(Collected data)

[Start of Attachment]

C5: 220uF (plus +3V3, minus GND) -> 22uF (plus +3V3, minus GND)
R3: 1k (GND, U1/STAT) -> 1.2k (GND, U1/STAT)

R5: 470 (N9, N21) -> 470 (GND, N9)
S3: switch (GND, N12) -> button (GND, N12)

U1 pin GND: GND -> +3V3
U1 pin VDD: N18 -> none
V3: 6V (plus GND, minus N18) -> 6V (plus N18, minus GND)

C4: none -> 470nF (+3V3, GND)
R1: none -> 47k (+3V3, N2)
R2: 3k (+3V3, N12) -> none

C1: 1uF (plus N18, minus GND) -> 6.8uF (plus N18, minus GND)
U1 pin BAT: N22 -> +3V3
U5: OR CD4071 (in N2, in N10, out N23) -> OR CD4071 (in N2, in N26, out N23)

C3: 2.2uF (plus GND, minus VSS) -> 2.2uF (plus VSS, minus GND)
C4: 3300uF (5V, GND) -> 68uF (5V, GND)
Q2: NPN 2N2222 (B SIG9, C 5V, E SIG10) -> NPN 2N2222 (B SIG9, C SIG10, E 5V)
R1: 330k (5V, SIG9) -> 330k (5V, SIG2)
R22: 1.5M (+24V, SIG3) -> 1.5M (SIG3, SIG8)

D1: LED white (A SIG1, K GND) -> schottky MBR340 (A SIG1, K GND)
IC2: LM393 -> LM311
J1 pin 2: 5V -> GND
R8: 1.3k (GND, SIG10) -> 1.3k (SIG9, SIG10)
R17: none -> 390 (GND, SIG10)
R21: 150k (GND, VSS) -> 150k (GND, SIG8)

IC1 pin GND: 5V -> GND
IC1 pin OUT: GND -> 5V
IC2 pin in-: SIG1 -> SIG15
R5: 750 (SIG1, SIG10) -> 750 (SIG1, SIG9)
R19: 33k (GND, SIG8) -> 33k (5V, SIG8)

[End of Attachment]

What is expected
Line by line, reproduce the records above exactly.

Exercise response
C5: 220uF (plus +3V3, minus GND) -> 22uF (plus +3V3, minus GND)
R3: 1k (GND, U1/STAT) -> 1.2k (GND, U1/STAT)

R5: 470 (N9, N21) -> 470 (GND, N9)
S3: switch (GND, N12) -> button (GND, N12)

U1 pin GND: GND -> +3V3
U1 pin VDD: N18 -> none
V3: 6V (plus GND, minus N18) -> 6V (plus N18, minus GND)

C4: none -> 470nF (+3V3, GND)
R1: none -> 47k (+3V3, N2)
R2: 3k (+3V3, N12) -> none

C1: 1uF (plus N18, minus GND) -> 6.8uF (plus N18, minus GND)
U1 pin BAT: N22 -> +3V3
U5: OR CD4071 (in N2, in N10, out N23) -> OR CD4071 (in N2, in N26, out N23)

C3: 2.2uF (plus GND, minus VSS) -> 2.2uF (plus VSS, minus GND)
C4: 3300uF (5V, GND) -> 68uF (5V, GND)
Q2: NPN 2N2222 (B SIG9, C 5V, E SIG10) -> NPN 2N2222 (B SIG9, C SIG10, E 5V)
R1: 330k (5V, SIG9) -> 330k (5V, SIG2)
R22: 1.5M (+24V, SIG3) -> 1.5M (SIG3, SIG8)

D1: LED white (A SIG1, K GND) -> schottky MBR340 (A SIG1, K GND)
IC2: LM393 -> LM311
J1 pin 2: 5V -> GND
R8: 1.3k (GND, SIG10) -> 1.3k (SIG9, SIG10)
R17: none -> 390 (GND, SIG10)
R21: 150k (GND, VSS) -> 150k (GND, SIG8)

IC1 pin GND: 5V -> GND
IC1 pin OUT: GND -> 5V
IC2 pin in-: SIG1 -> SIG15
R5: 750 (SIG1, SIG10) -> 750 (SIG1, SIG9)
R19: 33k (GND, SIG8) -> 33k (5V, SIG8)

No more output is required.